(DATA FOR THE TASK Opens)

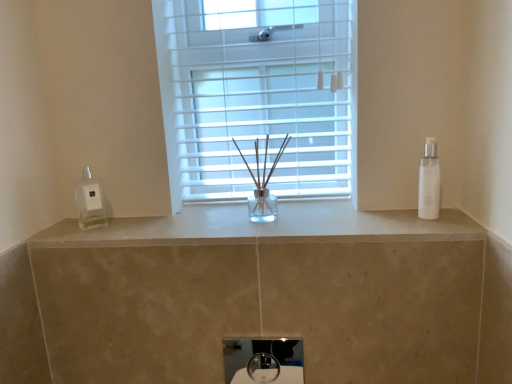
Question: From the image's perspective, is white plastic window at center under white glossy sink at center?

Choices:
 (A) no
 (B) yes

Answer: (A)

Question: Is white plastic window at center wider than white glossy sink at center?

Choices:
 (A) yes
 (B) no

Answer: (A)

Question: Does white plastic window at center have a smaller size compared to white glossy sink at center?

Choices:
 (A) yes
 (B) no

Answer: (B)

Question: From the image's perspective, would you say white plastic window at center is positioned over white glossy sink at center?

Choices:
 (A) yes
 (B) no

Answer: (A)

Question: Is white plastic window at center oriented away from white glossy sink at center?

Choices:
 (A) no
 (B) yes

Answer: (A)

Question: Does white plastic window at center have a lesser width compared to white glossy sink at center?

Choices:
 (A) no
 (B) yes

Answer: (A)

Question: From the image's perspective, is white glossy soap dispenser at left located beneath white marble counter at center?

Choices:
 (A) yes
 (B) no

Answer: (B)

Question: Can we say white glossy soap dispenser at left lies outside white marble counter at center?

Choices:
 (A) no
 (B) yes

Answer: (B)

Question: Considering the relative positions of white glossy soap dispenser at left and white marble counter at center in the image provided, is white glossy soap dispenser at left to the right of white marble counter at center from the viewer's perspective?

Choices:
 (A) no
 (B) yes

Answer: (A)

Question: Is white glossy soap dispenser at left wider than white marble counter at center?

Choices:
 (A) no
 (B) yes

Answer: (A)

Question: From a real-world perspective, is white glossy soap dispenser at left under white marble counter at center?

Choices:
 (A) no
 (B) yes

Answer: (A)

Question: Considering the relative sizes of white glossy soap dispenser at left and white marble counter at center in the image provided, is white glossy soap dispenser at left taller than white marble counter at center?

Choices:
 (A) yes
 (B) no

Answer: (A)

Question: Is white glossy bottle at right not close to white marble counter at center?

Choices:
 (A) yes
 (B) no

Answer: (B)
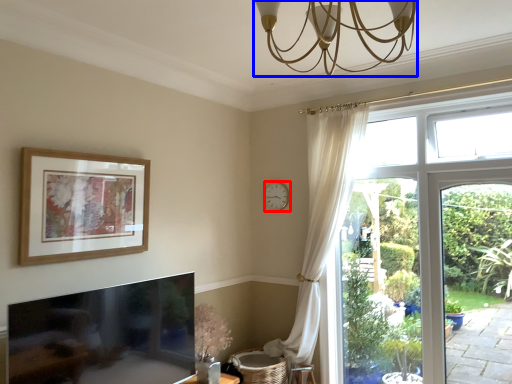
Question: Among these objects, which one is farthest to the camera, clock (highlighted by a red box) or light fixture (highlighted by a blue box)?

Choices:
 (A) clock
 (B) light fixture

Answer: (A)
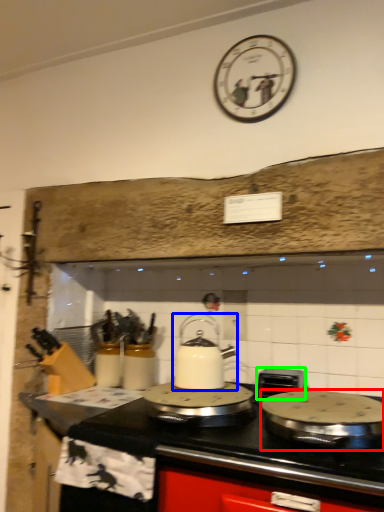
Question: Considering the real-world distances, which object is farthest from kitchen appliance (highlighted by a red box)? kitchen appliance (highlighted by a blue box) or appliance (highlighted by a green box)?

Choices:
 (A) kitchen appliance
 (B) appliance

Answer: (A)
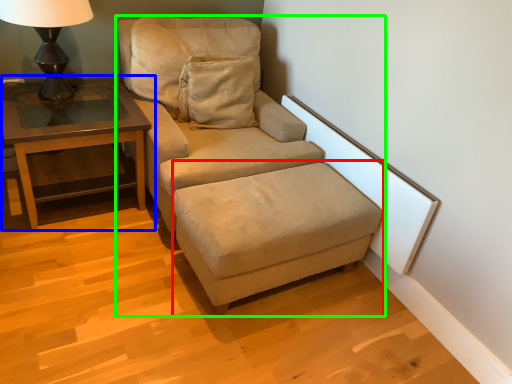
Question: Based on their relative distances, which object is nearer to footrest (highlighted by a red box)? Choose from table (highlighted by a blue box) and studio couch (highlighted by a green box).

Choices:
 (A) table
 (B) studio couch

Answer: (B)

(DATA FOR THE TASK Closes)
(DATA FOR THE TASK Opens)

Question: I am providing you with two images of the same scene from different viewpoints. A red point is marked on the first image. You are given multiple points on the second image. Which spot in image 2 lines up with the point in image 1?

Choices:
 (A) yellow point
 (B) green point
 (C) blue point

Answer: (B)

(DATA FOR THE TASK Closes)
(DATA FOR THE TASK Opens)

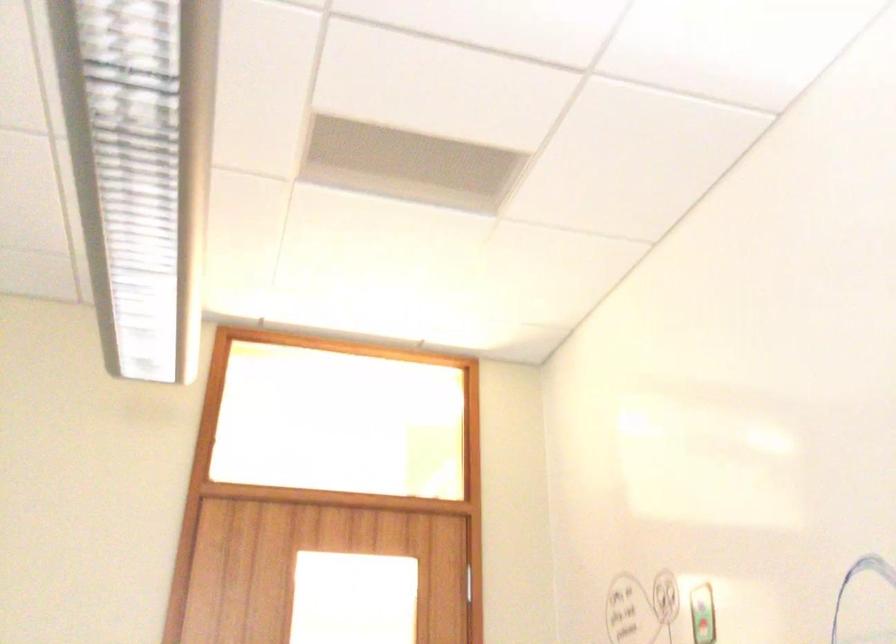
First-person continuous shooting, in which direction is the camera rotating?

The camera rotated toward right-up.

(DATA FOR THE TASK Closes)

• [ASSIGNED TASK] State how many lines of the records contain the word "have", counting only matches in the same case. Give only the number.

• [RESULT OF THIS EXERCISE] 2